**What you need to do**
Repeat exactly the lines that run from the one containing "green apple [545,221,598,282]" to the end of the data, and leave out all others.

** Opening Material for the task block **

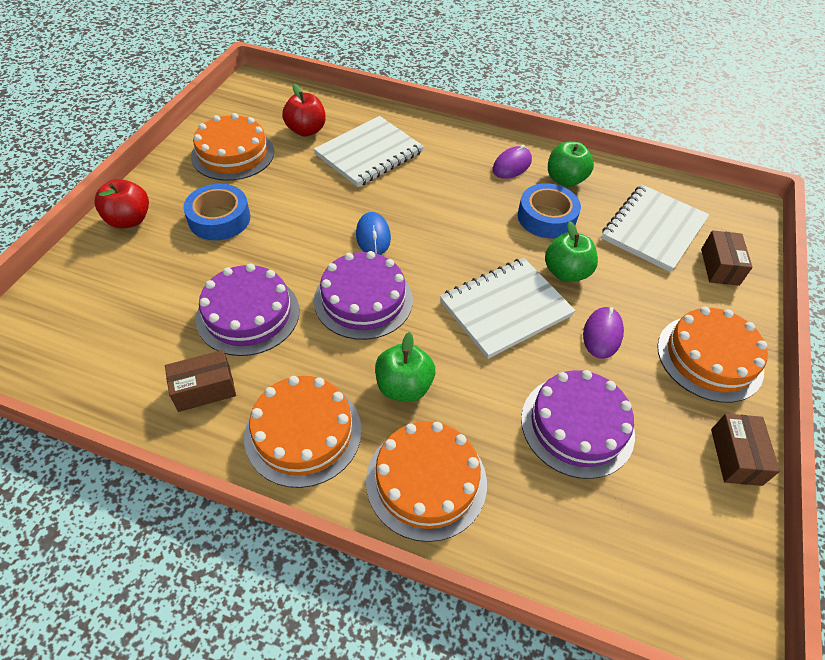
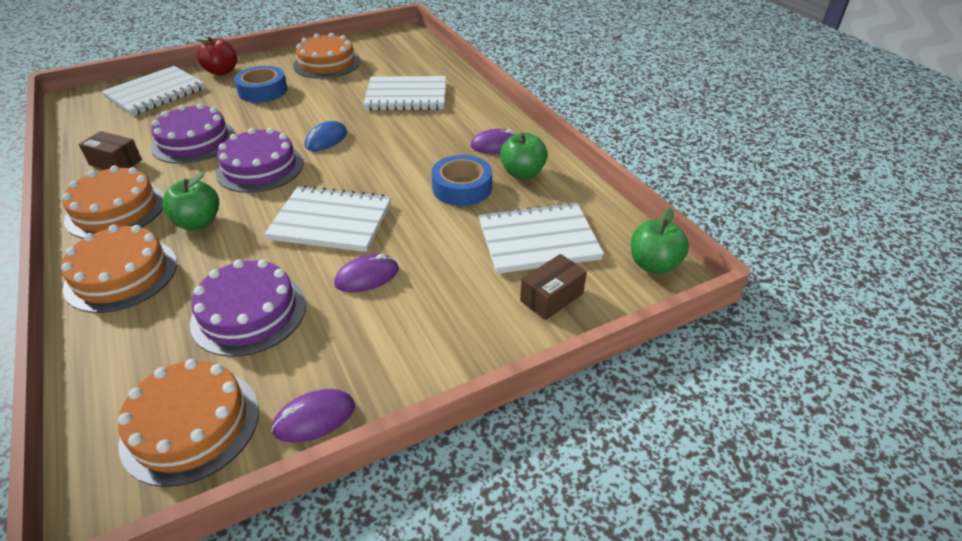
camera: 45 degrees right, 10 degrees down
red apple [282,84,326,137] -> none
green apple [545,221,598,282] -> green apple moved to [631,208,689,274]
orange cake [657,307,768,403] -> orange cake moved to [118,359,259,487]
brown box [711,414,780,486] -> purple mouse [271,389,355,443]
none -> white notebook [101,66,205,116]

** Closing Material for the task block **

**Answer to this exercise**
green apple [545,221,598,282] -> green apple moved to [631,208,689,274]
orange cake [657,307,768,403] -> orange cake moved to [118,359,259,487]
brown box [711,414,780,486] -> purple mouse [271,389,355,443]
none -> white notebook [101,66,205,116]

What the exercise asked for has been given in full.